About this exercise
Please reproduce the following records exactly, with nothing omitted.

======== Task data

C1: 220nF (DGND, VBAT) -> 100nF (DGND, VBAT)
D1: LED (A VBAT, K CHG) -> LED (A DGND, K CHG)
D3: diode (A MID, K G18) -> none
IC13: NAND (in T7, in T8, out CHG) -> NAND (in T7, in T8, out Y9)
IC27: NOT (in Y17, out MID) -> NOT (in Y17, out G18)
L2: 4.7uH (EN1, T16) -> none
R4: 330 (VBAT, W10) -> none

================

The completed task
C1: 220nF (DGND, VBAT) -> 100nF (DGND, VBAT)
D1: LED (A VBAT, K CHG) -> LED (A DGND, K CHG)
D3: diode (A MID, K G18) -> none
IC13: NAND (in T7, in T8, out CHG) -> NAND (in T7, in T8, out Y9)
IC27: NOT (in Y17, out MID) -> NOT (in Y17, out G18)
L2: 4.7uH (EN1, T16) -> none
R4: 330 (VBAT, W10) -> none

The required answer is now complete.